**Exercise instructions**
Rewrite the entries as a Markdown table with the columns Row and Line. Cover only the lines from the one containing "Rafiq [138, 482]" through the one containing "Dovemere is located", give each line its own numbered row, and leave out any blank lines.

Click-target data

§

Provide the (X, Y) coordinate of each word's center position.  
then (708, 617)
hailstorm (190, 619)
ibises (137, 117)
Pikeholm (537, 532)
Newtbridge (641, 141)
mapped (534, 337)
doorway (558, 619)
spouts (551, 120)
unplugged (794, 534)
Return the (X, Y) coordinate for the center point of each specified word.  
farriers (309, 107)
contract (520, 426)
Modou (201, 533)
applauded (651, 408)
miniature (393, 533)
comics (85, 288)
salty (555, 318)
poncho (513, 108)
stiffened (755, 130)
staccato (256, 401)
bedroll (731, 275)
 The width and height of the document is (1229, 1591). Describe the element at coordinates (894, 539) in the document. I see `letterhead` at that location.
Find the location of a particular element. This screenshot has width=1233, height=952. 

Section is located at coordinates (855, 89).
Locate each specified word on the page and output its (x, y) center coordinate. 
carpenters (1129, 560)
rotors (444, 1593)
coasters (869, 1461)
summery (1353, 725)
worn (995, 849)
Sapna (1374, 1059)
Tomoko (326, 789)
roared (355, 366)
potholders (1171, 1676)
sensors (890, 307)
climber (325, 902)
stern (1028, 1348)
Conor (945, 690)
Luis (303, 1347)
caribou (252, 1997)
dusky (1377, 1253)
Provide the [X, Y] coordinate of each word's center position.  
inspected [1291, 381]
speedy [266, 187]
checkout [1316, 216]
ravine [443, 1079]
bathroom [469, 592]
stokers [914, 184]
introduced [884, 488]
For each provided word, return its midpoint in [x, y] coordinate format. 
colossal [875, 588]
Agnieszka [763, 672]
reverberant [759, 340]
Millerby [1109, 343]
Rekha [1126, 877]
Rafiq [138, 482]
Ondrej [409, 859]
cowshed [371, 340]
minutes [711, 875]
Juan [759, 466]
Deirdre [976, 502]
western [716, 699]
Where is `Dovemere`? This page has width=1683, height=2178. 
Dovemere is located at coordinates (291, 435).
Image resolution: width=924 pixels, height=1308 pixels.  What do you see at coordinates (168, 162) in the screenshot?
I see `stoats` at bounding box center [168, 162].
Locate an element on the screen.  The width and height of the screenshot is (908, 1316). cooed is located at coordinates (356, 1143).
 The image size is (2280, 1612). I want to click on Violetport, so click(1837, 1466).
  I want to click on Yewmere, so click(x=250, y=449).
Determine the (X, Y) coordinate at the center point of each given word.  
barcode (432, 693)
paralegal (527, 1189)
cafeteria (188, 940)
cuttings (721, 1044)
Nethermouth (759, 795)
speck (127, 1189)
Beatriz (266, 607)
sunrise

§

**Response**
| Row | Line |
|---|---|
| 1 | Rafiq [138, 482] |
| 2 | Ondrej [409, 859] |
| 3 | cowshed [371, 340] |
| 4 | minutes [711, 875] |
| 5 | Juan [759, 466] |
| 6 | Deirdre [976, 502] |
| 7 | western [716, 699] |
| 8 | Where is `Dovemere`? This page has width=1683, height=2178.  |
| 9 | Dovemere is located at coordinates (291, 435). |